[Items listed in a dataset]
————

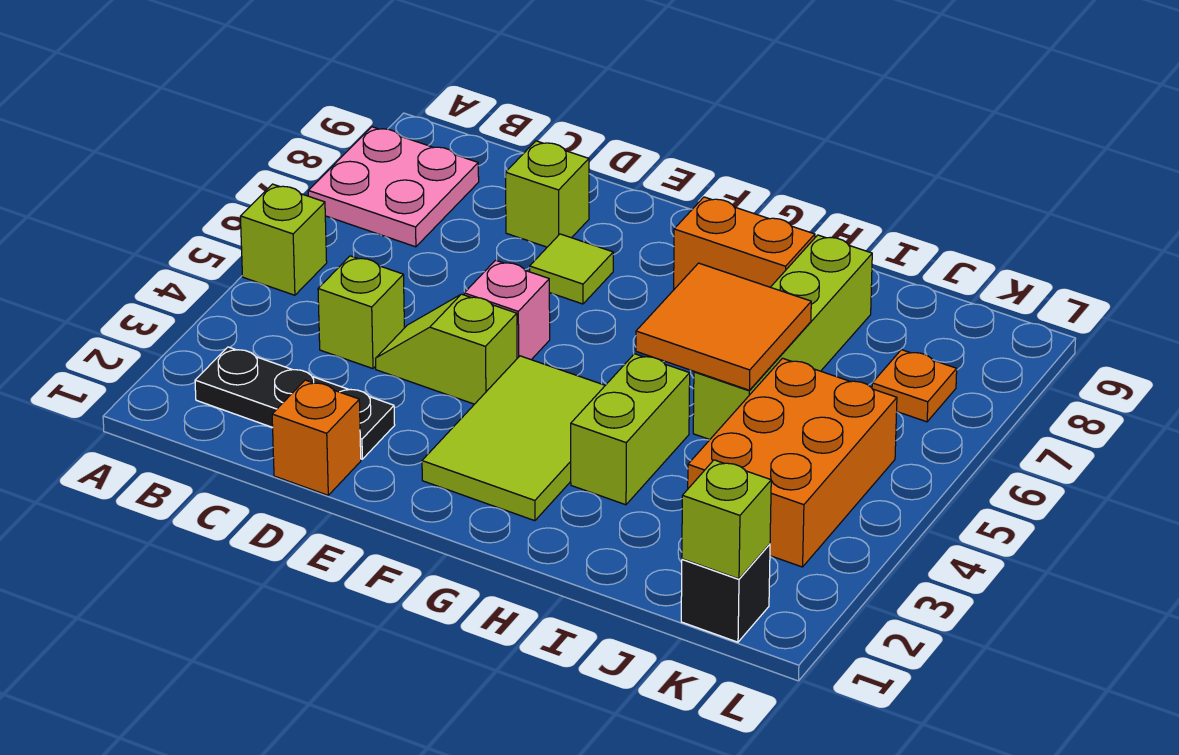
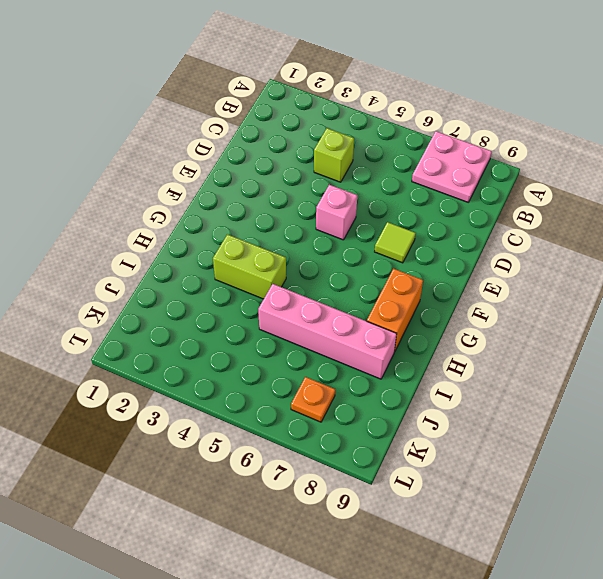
pink brick I5:I8 level 1 -> lime brick I5:I8 level 1
none -> lime brick A5 level 1
none -> black plate B2:D2 level 1
none -> orange brick D1 level 1

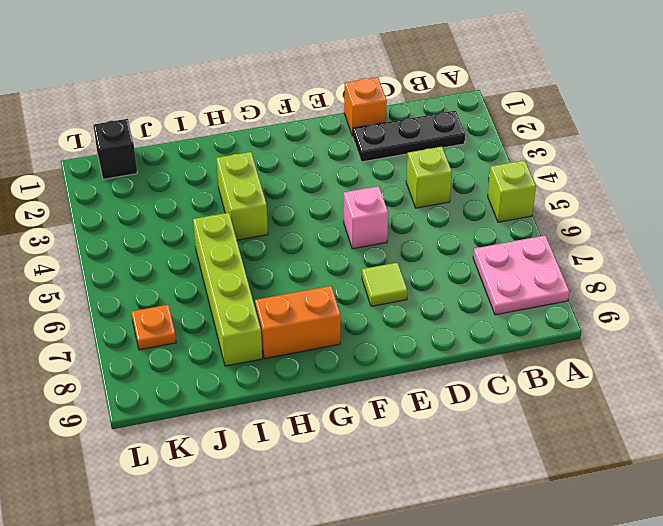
none -> lime slope D4:E4 level 1 top E
none -> lime brick D8 level 1
none -> lime tile F2:G4 level 1

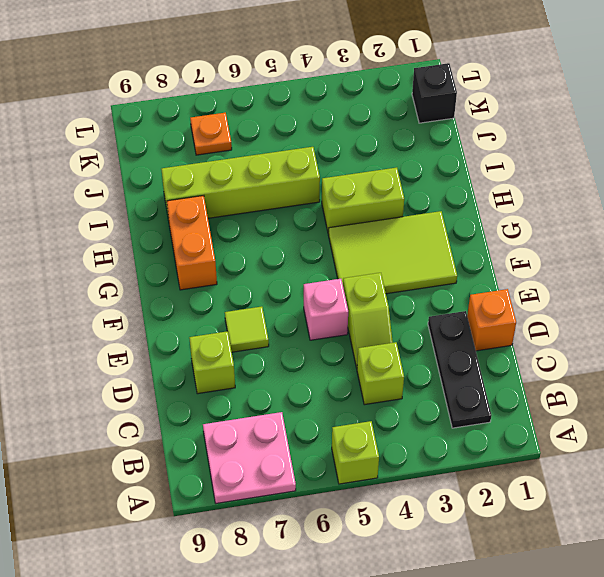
none -> orange brick J3:K5 level 1
none -> orange tile H5:I6 level 2
none -> lime brick K1 level 2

————

Copy every line exactly, from the opening line of the entries down to the line holding "none -> orange tile H5:I6 level 2", and keep the pictures out.

pink brick I5:I8 level 1 -> lime brick I5:I8 level 1
none -> lime brick A5 level 1
none -> black plate B2:D2 level 1
none -> orange brick D1 level 1

none -> lime slope D4:E4 level 1 top E
none -> lime brick D8 level 1
none -> lime tile F2:G4 level 1

none -> orange brick J3:K5 level 1
none -> orange tile H5:I6 level 2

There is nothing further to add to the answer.